> [Exercise]: Aim for an exact copy of the listing, without any images.

> [Data below]:

• • • • • • •

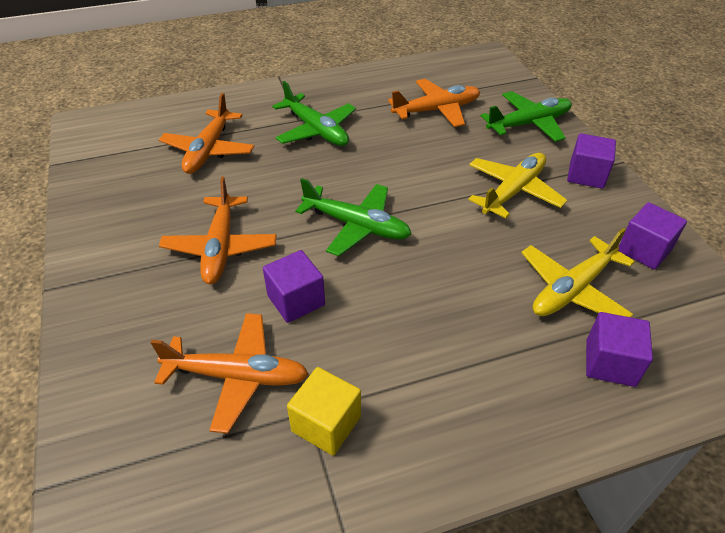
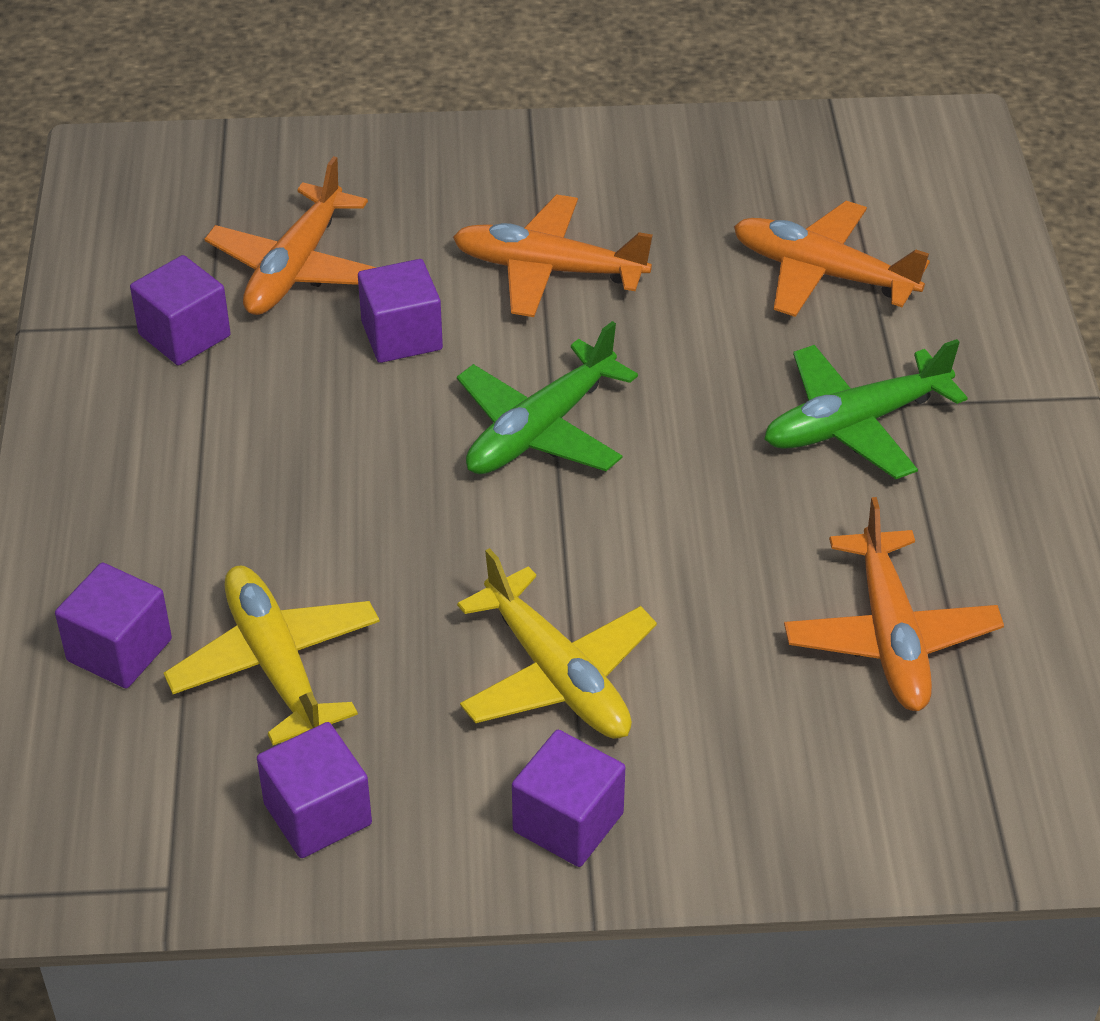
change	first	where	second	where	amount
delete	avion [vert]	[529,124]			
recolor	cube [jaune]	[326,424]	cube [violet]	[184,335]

• • • • • • •

> [Solution for this task]:
change	first	where	second	where	amount
delete	avion [vert]	[529,124]			
recolor	cube [jaune]	[326,424]	cube [violet]	[184,335]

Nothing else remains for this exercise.